*GOAL OF THE EXERCISE*. Take the data below and extract the lines from the one with "moved,brown cylinder,(521 277" to the one with "turned,turquoise pencil,(350 472", inclusive, exactly as written.

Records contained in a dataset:
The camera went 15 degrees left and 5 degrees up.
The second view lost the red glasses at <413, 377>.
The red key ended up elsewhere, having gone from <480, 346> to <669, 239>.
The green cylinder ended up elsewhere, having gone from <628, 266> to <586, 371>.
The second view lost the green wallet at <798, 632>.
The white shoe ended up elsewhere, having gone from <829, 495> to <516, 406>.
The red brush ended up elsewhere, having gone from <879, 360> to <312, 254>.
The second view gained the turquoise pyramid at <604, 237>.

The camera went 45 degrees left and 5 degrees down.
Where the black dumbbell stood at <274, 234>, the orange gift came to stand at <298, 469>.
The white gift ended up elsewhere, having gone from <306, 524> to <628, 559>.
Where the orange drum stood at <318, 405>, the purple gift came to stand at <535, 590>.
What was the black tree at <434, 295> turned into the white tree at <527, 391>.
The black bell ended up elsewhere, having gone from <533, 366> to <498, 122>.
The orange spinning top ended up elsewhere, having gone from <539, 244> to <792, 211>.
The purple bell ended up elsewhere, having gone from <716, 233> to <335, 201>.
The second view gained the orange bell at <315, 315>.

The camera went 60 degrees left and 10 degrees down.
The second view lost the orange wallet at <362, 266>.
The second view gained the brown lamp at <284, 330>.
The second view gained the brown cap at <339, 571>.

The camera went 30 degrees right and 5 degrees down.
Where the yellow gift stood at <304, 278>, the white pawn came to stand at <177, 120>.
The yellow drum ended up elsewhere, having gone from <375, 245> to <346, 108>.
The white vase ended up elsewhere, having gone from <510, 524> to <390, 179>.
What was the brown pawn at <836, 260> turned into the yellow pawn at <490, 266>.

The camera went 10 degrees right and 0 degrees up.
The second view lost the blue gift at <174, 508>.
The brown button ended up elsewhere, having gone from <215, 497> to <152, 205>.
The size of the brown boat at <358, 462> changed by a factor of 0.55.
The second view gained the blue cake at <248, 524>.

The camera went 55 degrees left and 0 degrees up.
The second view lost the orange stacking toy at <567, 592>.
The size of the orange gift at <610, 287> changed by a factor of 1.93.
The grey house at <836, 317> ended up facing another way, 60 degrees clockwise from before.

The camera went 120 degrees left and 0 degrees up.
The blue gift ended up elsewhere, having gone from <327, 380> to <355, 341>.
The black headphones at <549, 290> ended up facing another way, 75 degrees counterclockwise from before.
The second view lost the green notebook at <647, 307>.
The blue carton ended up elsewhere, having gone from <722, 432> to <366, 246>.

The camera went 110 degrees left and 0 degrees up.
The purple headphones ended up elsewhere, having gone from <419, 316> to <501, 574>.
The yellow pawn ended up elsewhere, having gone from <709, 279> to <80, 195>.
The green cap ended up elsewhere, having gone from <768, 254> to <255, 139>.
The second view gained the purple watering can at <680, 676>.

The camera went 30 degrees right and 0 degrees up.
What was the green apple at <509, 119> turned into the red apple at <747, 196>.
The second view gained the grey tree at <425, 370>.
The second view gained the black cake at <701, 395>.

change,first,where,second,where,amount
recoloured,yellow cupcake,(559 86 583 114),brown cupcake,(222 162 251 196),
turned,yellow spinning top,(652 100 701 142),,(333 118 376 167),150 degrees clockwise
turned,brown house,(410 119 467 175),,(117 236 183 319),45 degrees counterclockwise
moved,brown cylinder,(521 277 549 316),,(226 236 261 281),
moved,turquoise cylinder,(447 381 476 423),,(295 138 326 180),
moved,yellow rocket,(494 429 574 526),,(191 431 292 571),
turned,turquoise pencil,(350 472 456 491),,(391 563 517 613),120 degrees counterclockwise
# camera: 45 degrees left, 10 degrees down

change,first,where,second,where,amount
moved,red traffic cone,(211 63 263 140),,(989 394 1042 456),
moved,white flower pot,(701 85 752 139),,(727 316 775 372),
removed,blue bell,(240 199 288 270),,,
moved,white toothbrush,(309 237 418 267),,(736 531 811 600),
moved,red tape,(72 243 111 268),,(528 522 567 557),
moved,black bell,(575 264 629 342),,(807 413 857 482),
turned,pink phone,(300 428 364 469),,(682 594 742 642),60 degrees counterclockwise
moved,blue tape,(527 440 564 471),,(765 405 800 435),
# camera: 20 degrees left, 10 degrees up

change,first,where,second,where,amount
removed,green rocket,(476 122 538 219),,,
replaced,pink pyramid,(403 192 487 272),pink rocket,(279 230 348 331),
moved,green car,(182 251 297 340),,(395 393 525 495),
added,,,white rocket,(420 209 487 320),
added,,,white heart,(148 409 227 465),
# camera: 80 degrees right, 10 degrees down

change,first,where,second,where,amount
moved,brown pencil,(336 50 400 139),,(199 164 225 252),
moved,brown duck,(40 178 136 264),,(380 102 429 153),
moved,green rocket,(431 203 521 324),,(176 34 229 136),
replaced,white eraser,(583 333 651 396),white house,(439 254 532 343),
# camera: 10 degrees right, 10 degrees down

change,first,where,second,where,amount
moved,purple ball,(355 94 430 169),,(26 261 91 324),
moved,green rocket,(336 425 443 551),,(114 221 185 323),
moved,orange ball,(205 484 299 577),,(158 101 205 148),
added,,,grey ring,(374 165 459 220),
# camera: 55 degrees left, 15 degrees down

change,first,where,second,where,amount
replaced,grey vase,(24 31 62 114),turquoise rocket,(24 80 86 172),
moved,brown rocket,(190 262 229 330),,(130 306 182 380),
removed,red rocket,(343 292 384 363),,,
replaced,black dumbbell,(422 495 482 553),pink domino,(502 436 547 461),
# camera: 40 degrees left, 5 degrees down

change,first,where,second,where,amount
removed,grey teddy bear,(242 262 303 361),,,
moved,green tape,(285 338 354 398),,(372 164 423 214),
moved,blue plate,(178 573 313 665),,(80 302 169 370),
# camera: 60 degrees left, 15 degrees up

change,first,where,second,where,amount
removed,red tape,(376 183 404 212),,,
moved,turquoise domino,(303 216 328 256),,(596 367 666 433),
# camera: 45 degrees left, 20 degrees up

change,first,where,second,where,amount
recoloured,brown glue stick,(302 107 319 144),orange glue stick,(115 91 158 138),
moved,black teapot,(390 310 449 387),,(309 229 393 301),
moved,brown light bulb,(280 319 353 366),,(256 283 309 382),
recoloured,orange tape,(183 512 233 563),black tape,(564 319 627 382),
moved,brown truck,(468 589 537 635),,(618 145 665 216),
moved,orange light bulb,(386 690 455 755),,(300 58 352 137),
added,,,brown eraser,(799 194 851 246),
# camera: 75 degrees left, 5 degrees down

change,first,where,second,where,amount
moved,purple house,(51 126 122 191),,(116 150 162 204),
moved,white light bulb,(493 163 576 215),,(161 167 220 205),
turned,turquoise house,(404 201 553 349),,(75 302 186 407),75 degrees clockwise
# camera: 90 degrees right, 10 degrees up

*TASK RESPONSE*.
moved,brown cylinder,(521 277 549 316),,(226 236 261 281),
moved,turquoise cylinder,(447 381 476 423),,(295 138 326 180),
moved,yellow rocket,(494 429 574 526),,(191 431 292 571),
turned,turquoise pencil,(350 472 456 491),,(391 563 517 613),120 degrees counterclockwise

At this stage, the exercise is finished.